• **Provided records**:
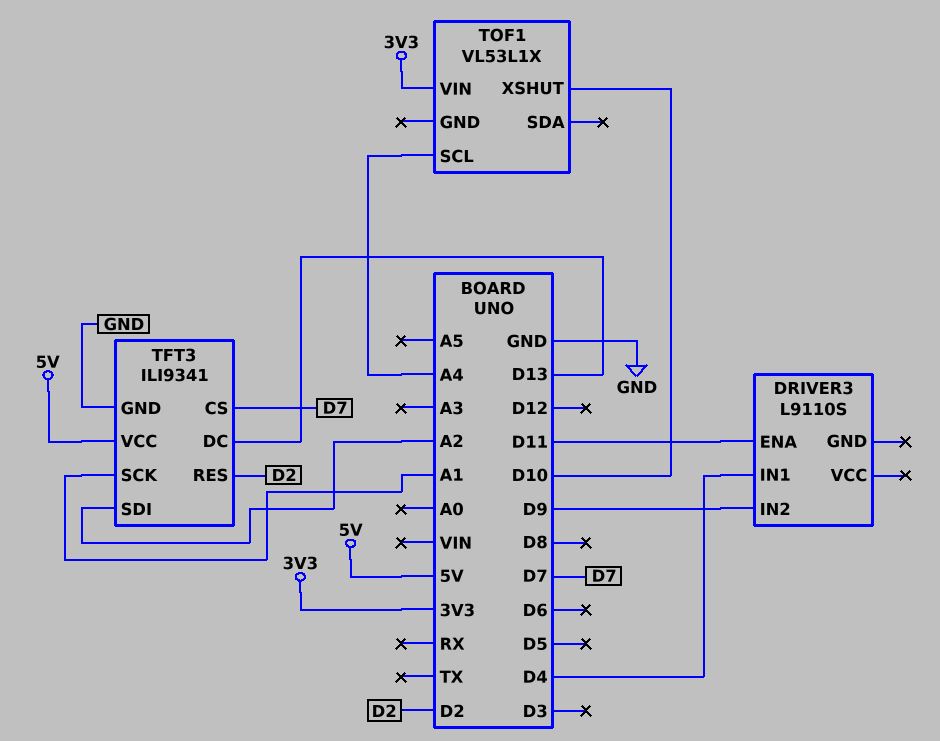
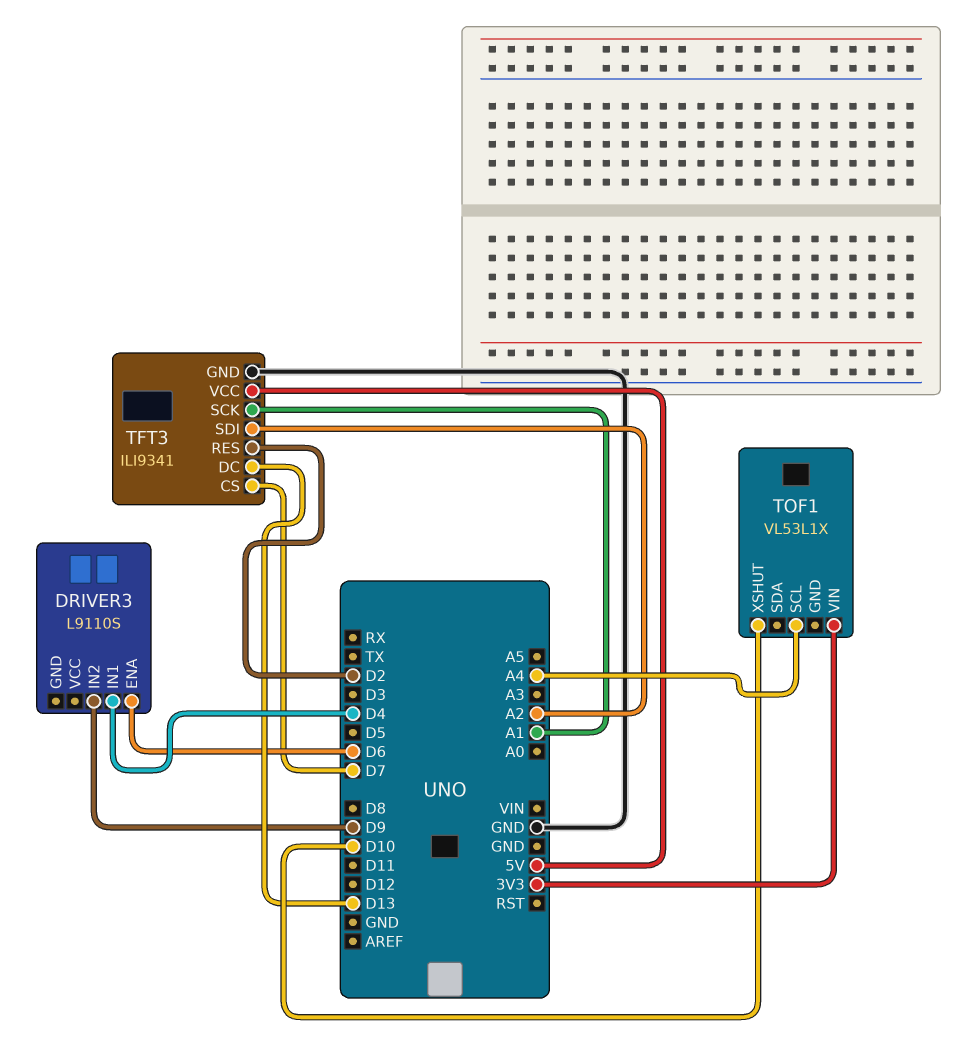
DRIVER3 pin ENA: D11 -> D6

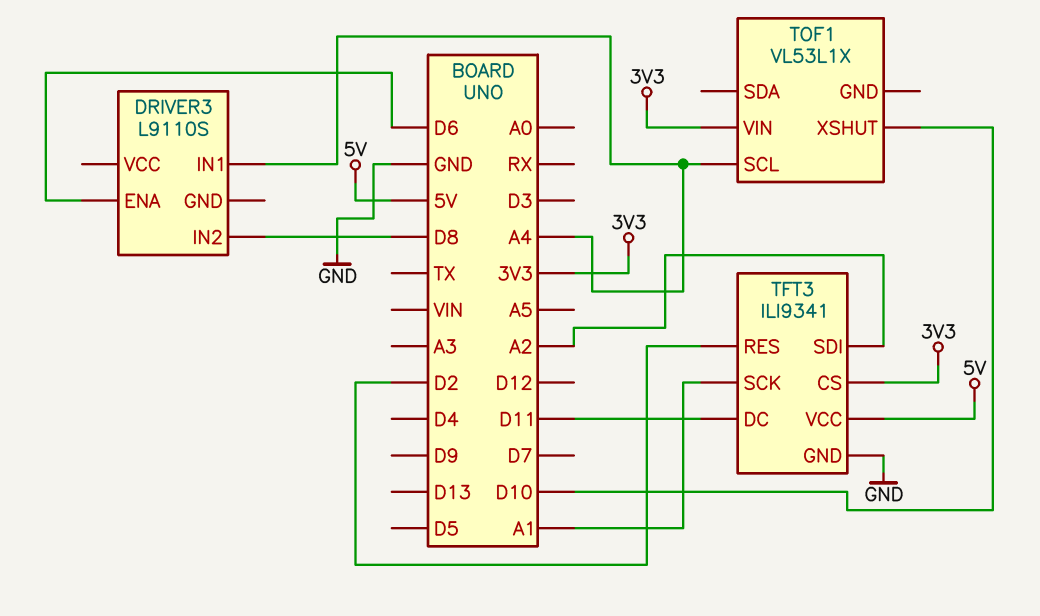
DRIVER3 pin IN1: D4 -> A4
DRIVER3 pin IN2: D9 -> D8
TFT3 pin CS: D7 -> 3V3
TFT3 pin DC: D13 -> D11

• **Requirement**:
Could you output all of the entries above exactly? Leave the pictures out.

• **Solution to this problem**:
DRIVER3 pin ENA: D11 -> D6

DRIVER3 pin IN1: D4 -> A4
DRIVER3 pin IN2: D9 -> D8
TFT3 pin CS: D7 -> 3V3
TFT3 pin DC: D13 -> D11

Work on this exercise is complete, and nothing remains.